PROBLEM TO WORK ON>
Within the listing below, count the lines that have the string "DGND". Answer with that number only.

RECORDS TO USE>
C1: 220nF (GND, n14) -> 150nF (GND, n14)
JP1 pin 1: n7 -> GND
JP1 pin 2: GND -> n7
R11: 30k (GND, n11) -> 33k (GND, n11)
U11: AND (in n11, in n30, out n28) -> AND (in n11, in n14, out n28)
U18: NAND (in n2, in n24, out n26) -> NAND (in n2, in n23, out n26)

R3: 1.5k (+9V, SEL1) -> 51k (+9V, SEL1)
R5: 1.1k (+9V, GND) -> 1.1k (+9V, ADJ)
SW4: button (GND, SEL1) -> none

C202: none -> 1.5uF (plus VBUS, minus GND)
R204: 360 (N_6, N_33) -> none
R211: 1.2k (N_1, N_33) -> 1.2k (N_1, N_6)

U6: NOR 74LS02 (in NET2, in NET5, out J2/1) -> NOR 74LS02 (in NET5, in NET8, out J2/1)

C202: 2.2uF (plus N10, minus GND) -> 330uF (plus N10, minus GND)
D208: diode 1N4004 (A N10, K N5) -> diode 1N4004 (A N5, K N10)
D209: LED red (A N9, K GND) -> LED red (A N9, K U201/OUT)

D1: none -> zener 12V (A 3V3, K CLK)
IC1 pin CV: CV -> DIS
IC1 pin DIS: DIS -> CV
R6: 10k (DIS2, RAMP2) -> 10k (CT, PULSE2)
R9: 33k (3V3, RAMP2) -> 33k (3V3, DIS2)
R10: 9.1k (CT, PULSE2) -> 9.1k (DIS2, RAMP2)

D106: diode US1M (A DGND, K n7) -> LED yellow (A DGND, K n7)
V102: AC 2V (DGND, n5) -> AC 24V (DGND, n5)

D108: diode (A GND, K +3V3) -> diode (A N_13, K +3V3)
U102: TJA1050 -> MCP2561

REPLY>
2